Recorded data →
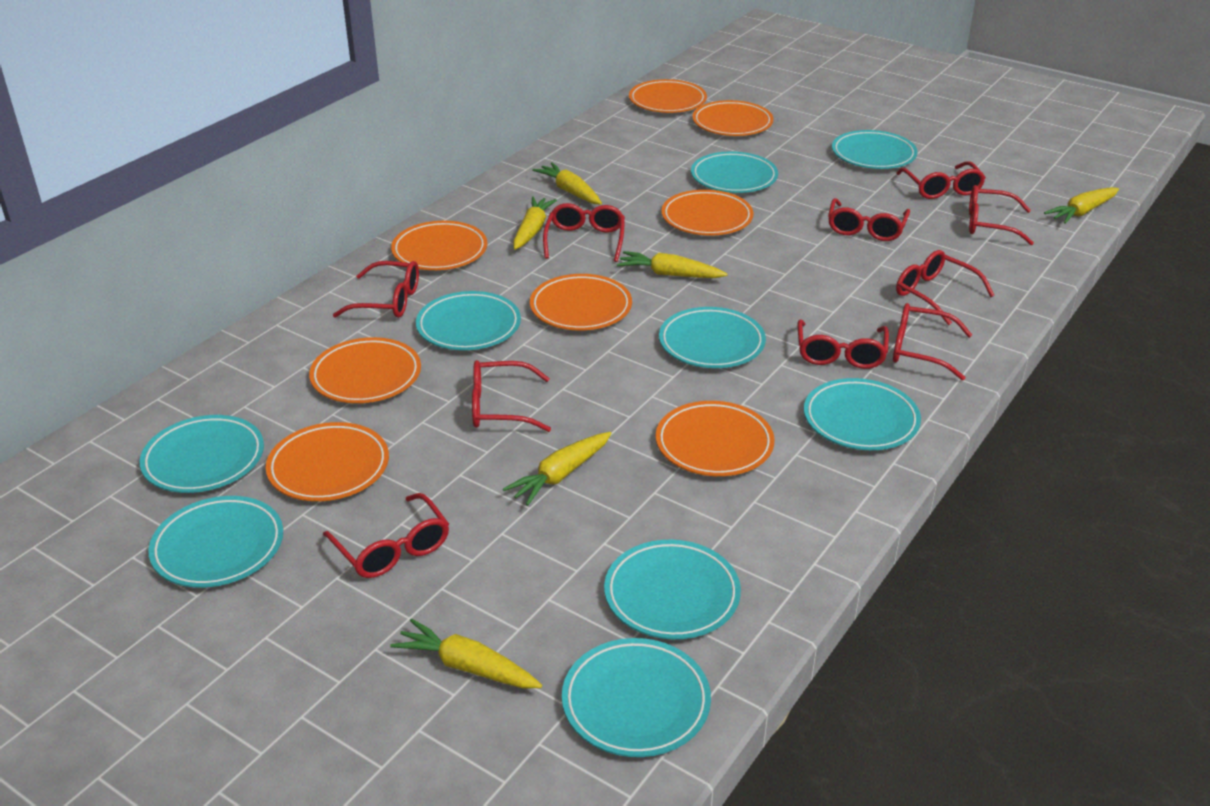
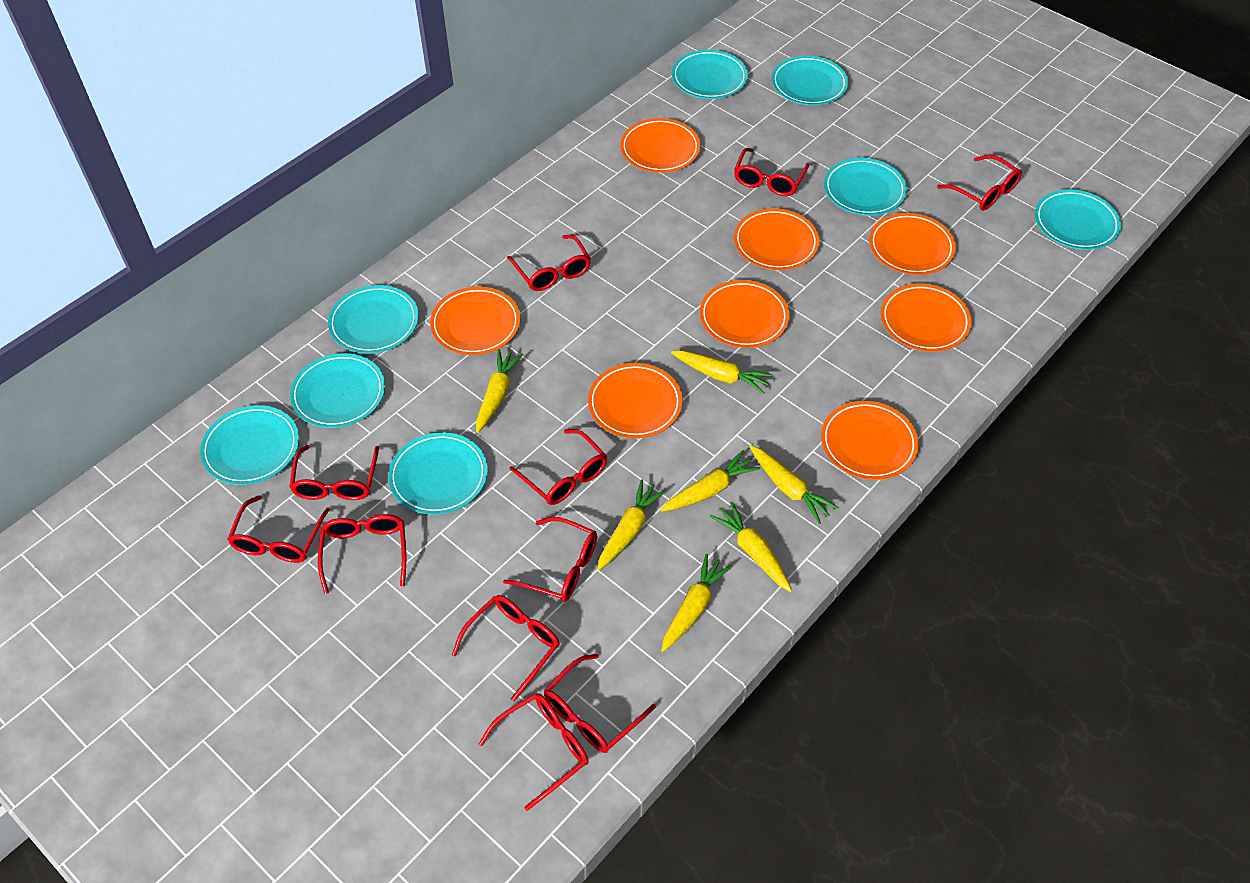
red glasses: 10 -> 11
turquoise plate: 9 -> 8
yellow carrot: 6 -> 7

Task goal → Your task is to output the material word for word while leaving out every image.

Response to this task →
red glasses: 10 -> 11
turquoise plate: 9 -> 8
yellow carrot: 6 -> 7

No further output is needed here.